HOW TO COMPLETE THIS TASK: Pictures excluded, please retype exactly the lines from the start of the data through the line that contains "red teapot [639,959,730,1083]", both ends kept, and nothing beyond them.

STUDY MATERIAL:
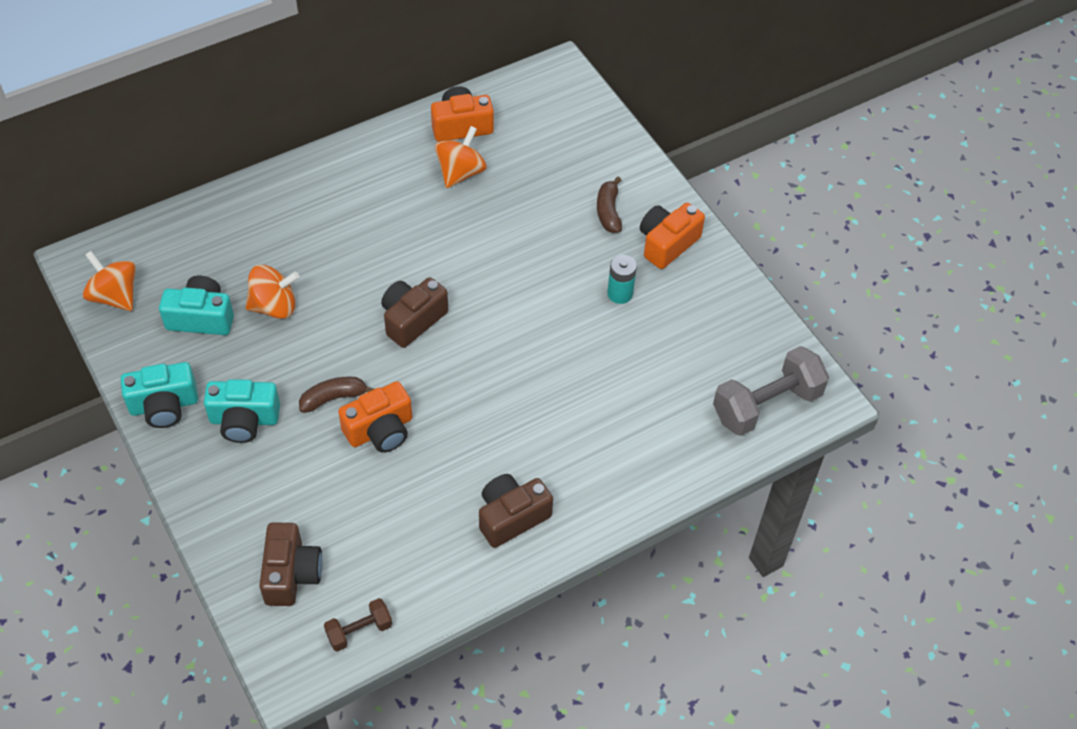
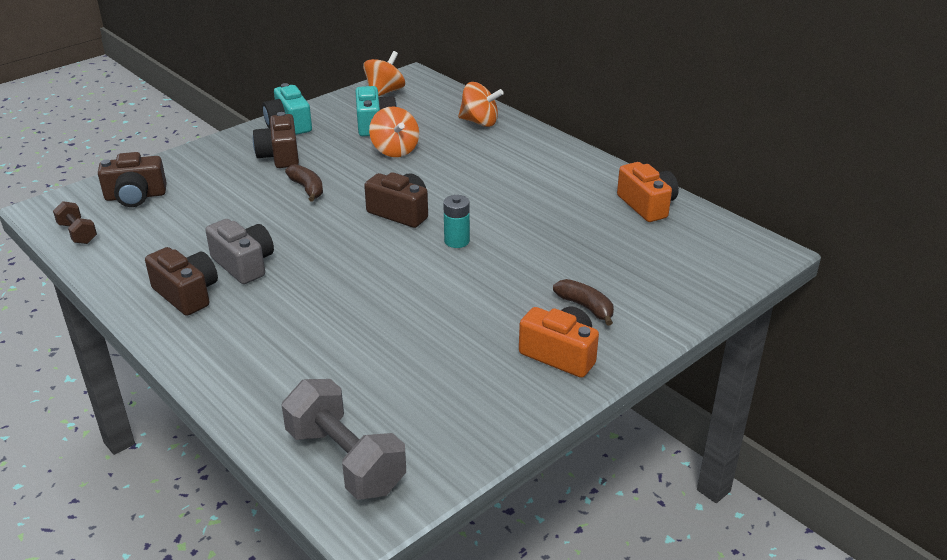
camera: 80 degrees right, 20 degrees down
turquoise camera [204,379,280,443] -> brown camera [253,112,299,168]
orange camera [338,381,412,453] -> none
orange spinning top [435,126,487,188] -> orange spinning top moved to [458,82,504,127]
brown banana [597,177,622,233] -> brown banana turned 60 degrees clockwise [553,279,614,326]
turquoise battery [607,255,637,304] -> turquoise battery moved to [443,195,470,248]
none -> grey camera [205,219,274,284]

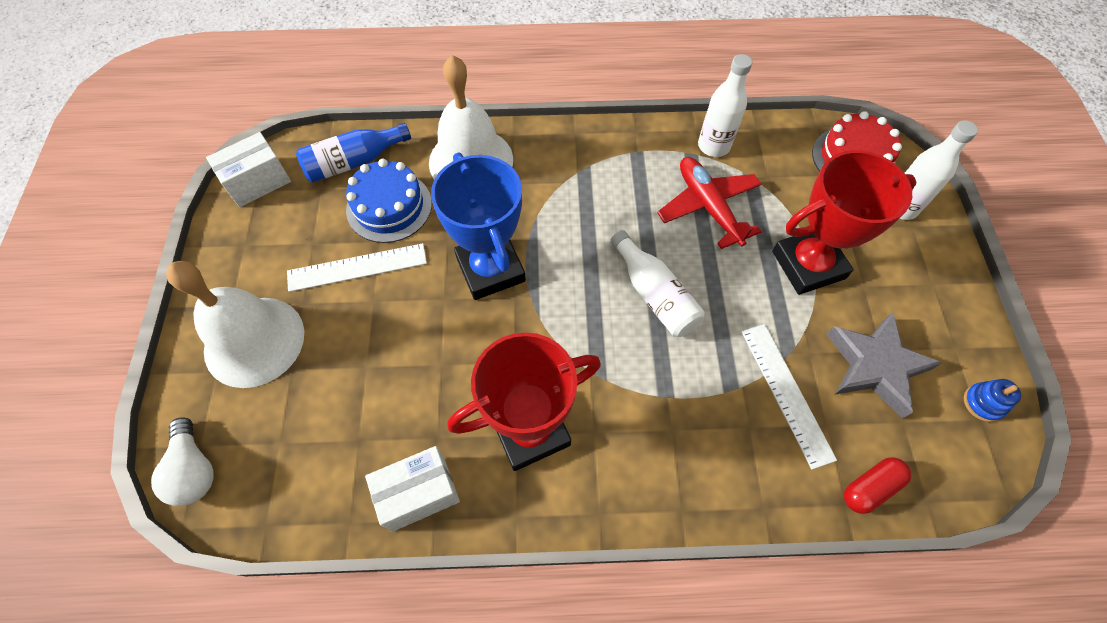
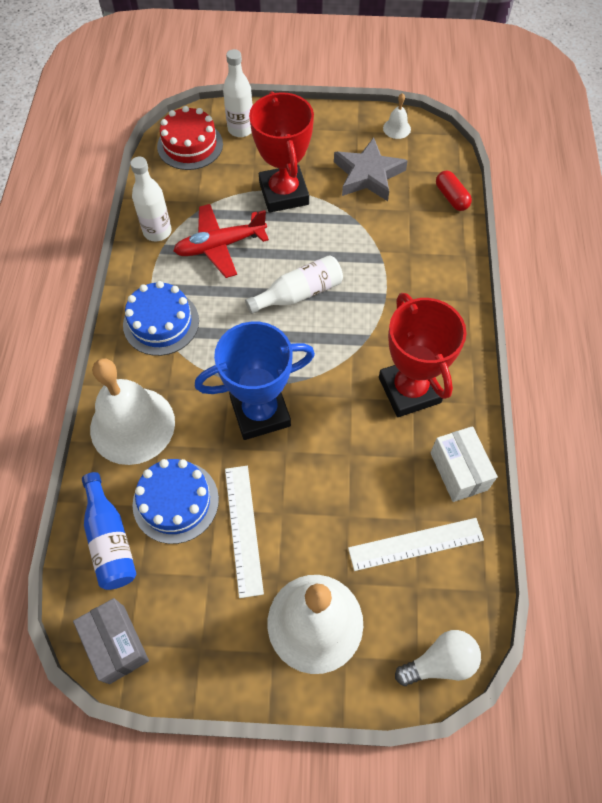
camera: 85 degrees left, 0 degrees up
white box [206,132,291,207] -> grey box [73,598,149,684]
white ruler [742,324,837,470] -> white ruler moved to [348,518,484,571]
blue stacking toy [964,379,1021,422] -> white bell [383,93,411,139]
none -> blue cake [123,281,199,356]

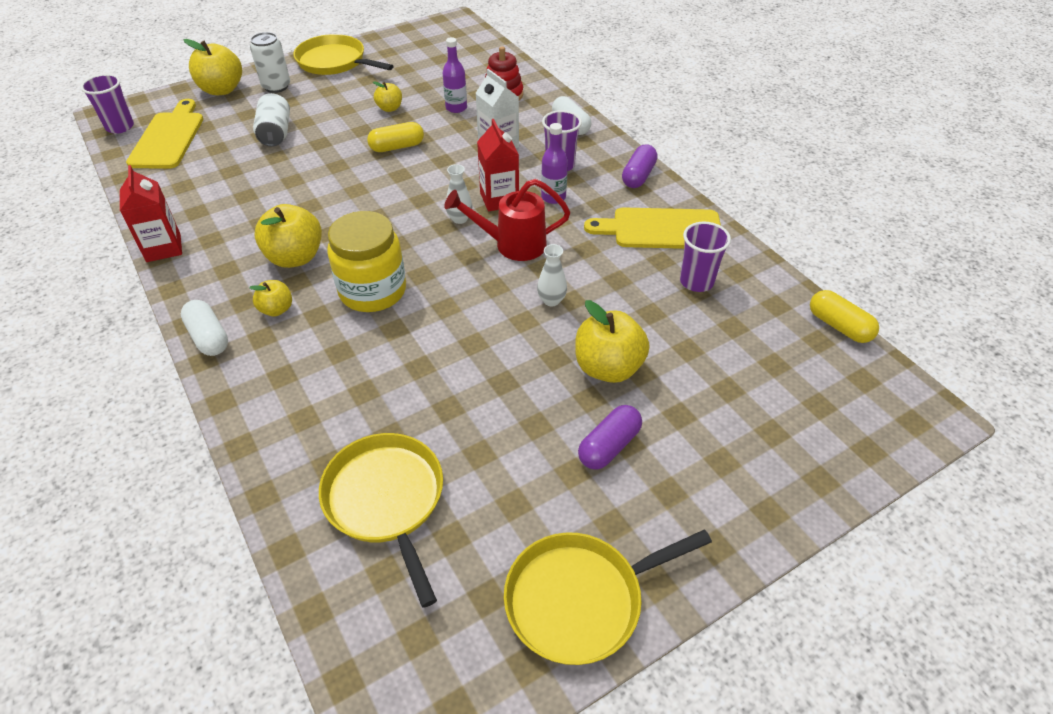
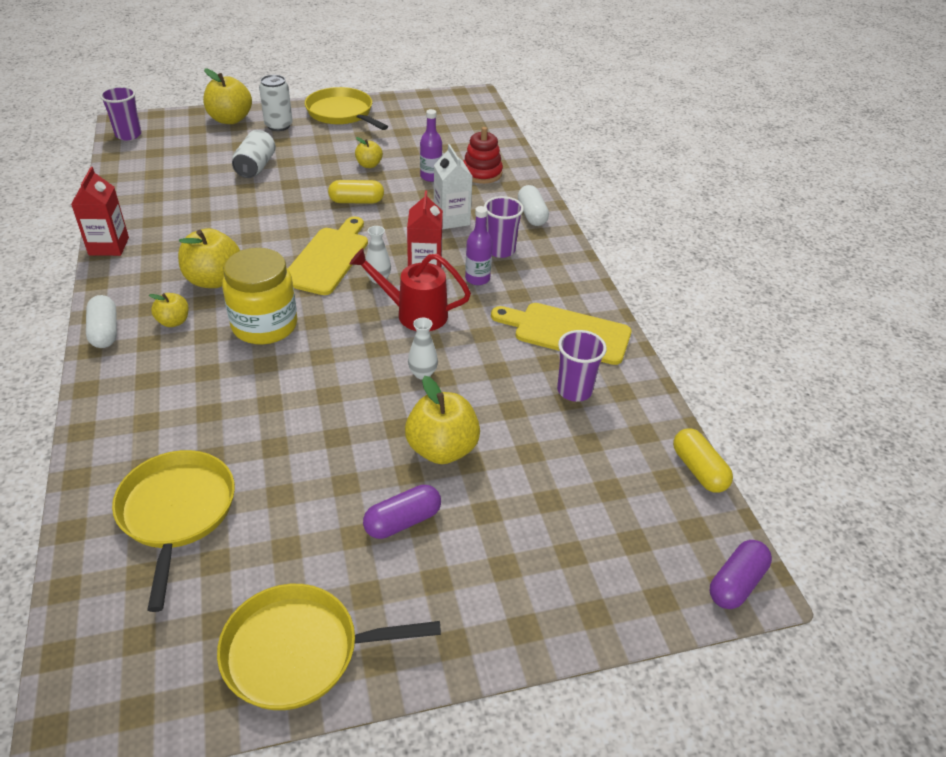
camera: 15 degrees right, 5 degrees down
yellow cutting board [126,99,203,169] -> yellow cutting board moved to [288,216,368,295]
purple capsule [622,144,658,188] -> purple capsule moved to [710,540,772,609]

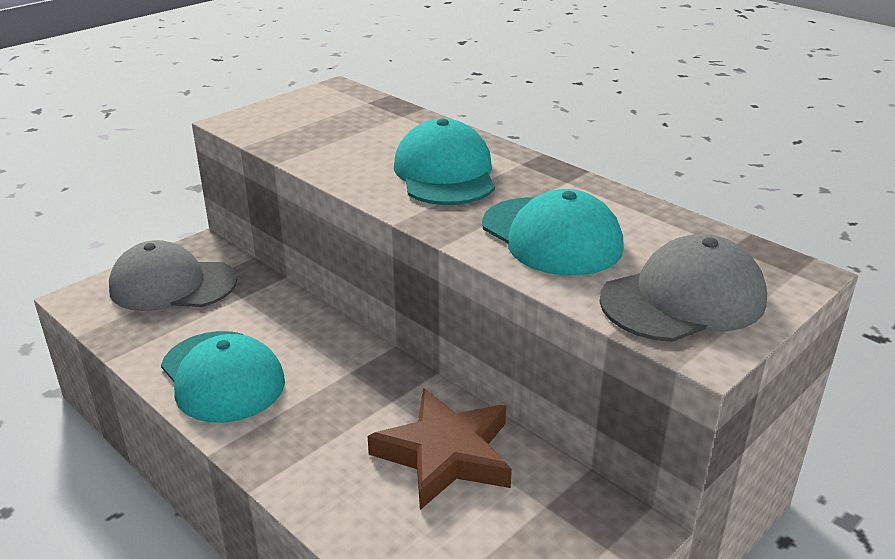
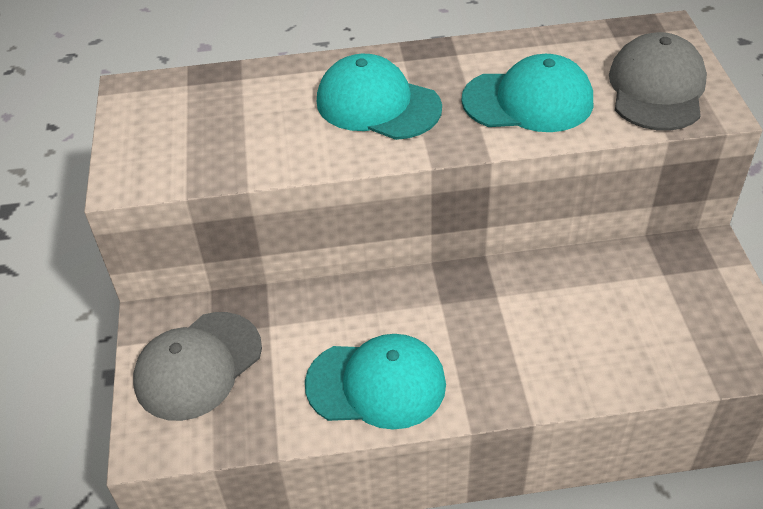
camera: 50 degrees left, 15 degrees up
brown star [368,388,512,510] -> none

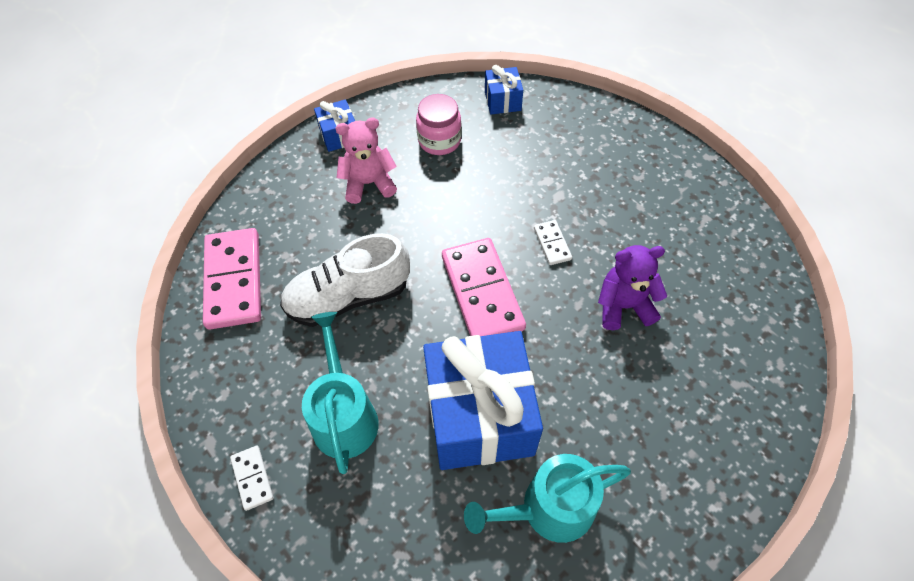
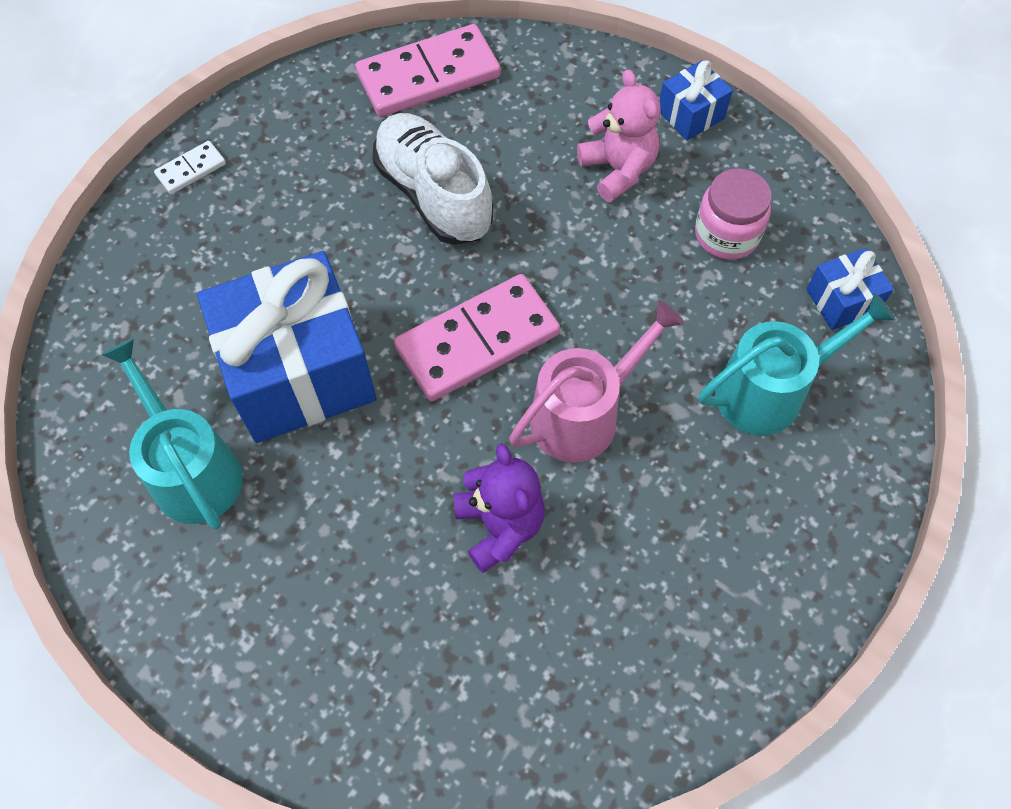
camera: 75 degrees right, 5 degrees up
turquoise watering can [302,312,379,474] -> turquoise watering can moved to [699,292,896,435]
white domino [534,220,572,265] -> pink watering can [509,300,684,463]

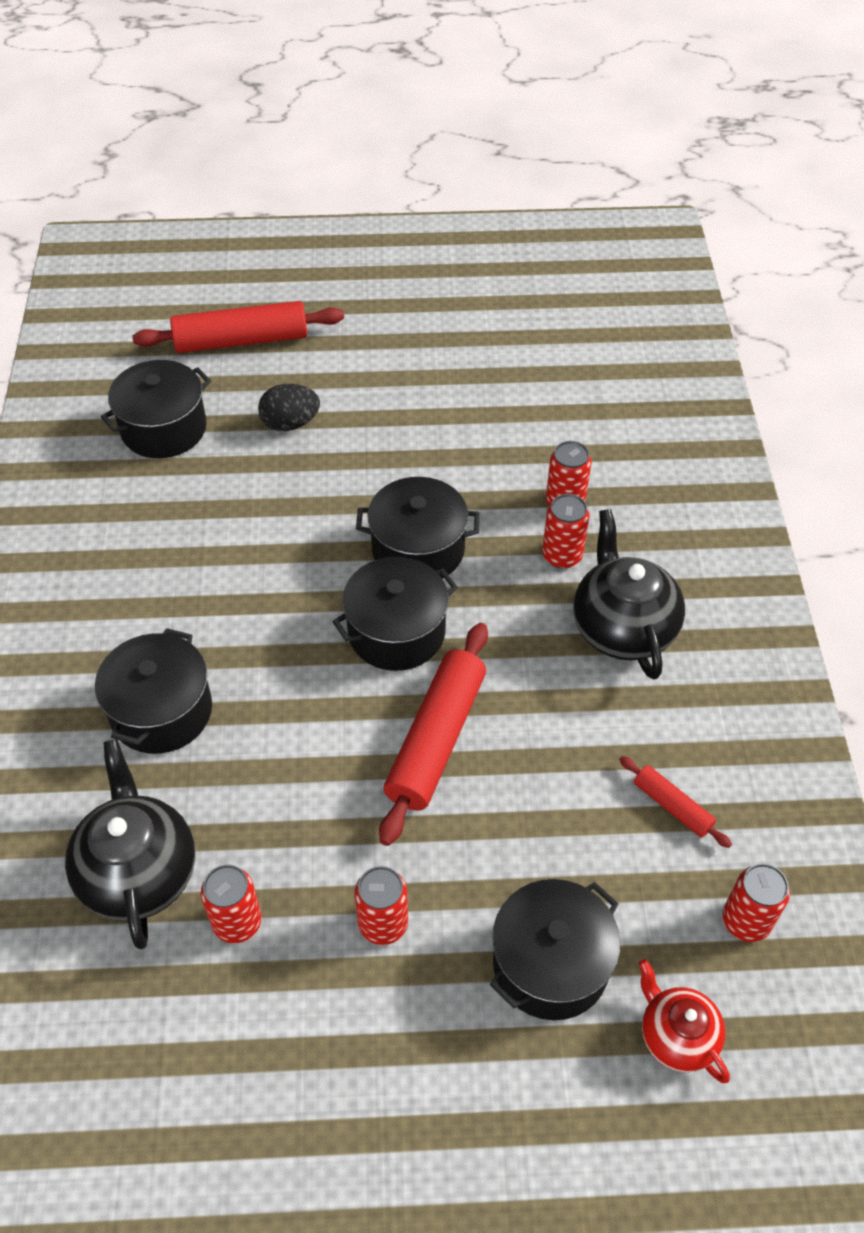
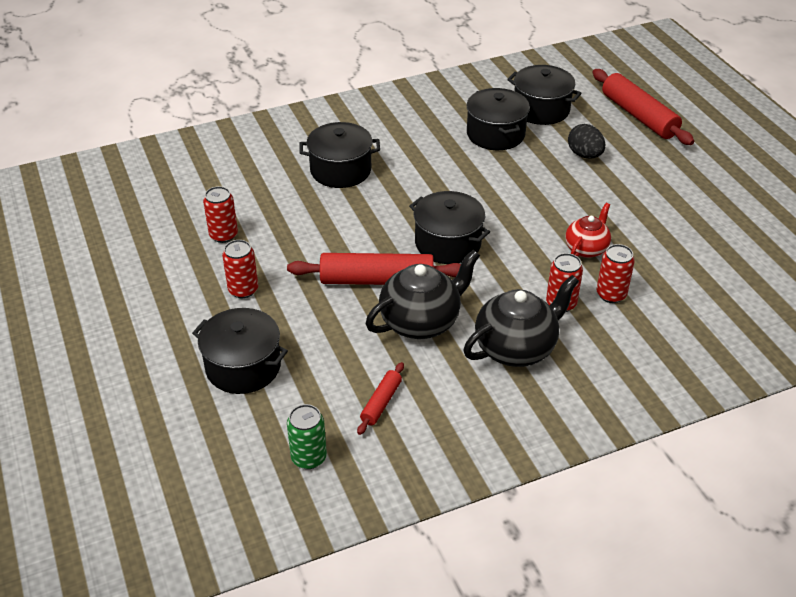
camera: 70 degrees right, 10 degrees down
black teapot [65,739,195,950] -> black teapot moved to [366,250,480,339]
black pot [356,477,480,579] -> black pot moved to [467,88,530,150]
red teapot [639,959,730,1083] -> red teapot moved to [565,203,611,258]
red can [723,863,790,942] -> green can [287,404,327,469]

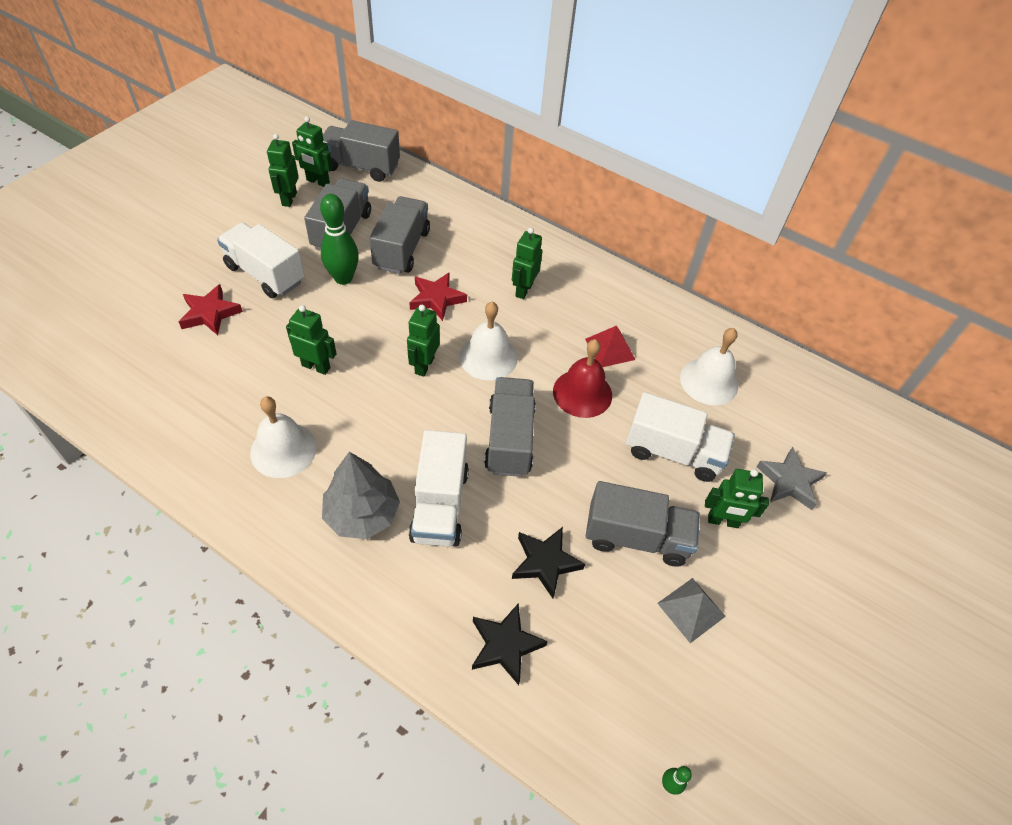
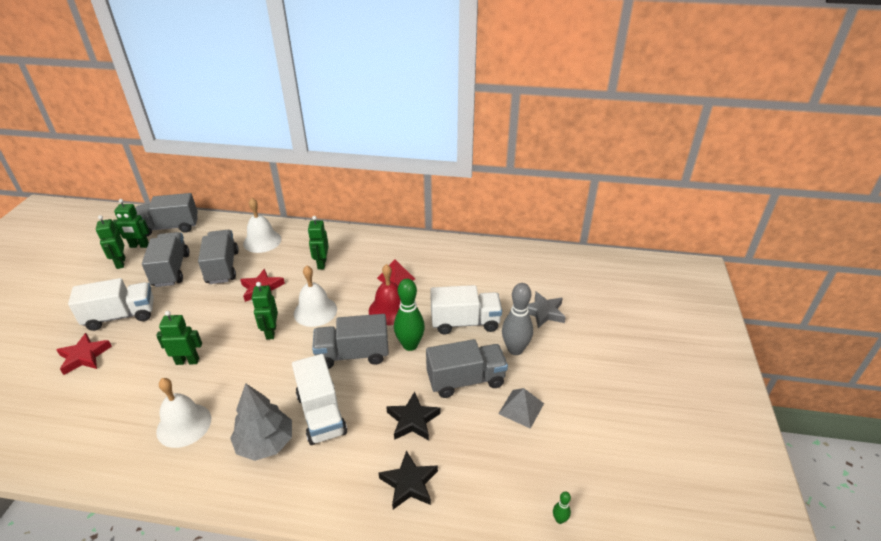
camera: 20 degrees left, 15 degrees down
white truck [217,222,304,298] -> white truck turned 150 degrees clockwise [68,278,154,331]
green bowling pin [320,194,359,285] -> green bowling pin moved to [394,279,425,351]
grey truck [484,377,536,477] -> grey truck turned 75 degrees counterclockwise [312,314,389,369]
white bell [680,328,738,405] -> white bell moved to [243,198,281,253]
green robot [705,469,769,528] -> grey bowling pin [502,283,533,355]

RESULT BELOW:
camera: 80 degrees right, 20 degrees down
turquoise camera [204,379,280,443] -> brown camera [253,112,299,168]
orange camera [338,381,412,453] -> none
orange spinning top [435,126,487,188] -> orange spinning top moved to [458,82,504,127]
brown banana [597,177,622,233] -> brown banana turned 60 degrees clockwise [553,279,614,326]
turquoise battery [607,255,637,304] -> turquoise battery moved to [443,195,470,248]
none -> grey camera [205,219,274,284]

camera: 85 degrees left, 0 degrees up
white box [206,132,291,207] -> grey box [73,598,149,684]
white ruler [742,324,837,470] -> white ruler moved to [348,518,484,571]
blue stacking toy [964,379,1021,422] -> white bell [383,93,411,139]
none -> blue cake [123,281,199,356]

camera: 15 degrees right, 5 degrees down
yellow cutting board [126,99,203,169] -> yellow cutting board moved to [288,216,368,295]
purple capsule [622,144,658,188] -> purple capsule moved to [710,540,772,609]

camera: 50 degrees left, 15 degrees up
brown star [368,388,512,510] -> none

camera: 75 degrees right, 5 degrees up
turquoise watering can [302,312,379,474] -> turquoise watering can moved to [699,292,896,435]
white domino [534,220,572,265] -> pink watering can [509,300,684,463]

camera: 70 degrees right, 10 degrees down
black teapot [65,739,195,950] -> black teapot moved to [366,250,480,339]
black pot [356,477,480,579] -> black pot moved to [467,88,530,150]
red teapot [639,959,730,1083] -> red teapot moved to [565,203,611,258]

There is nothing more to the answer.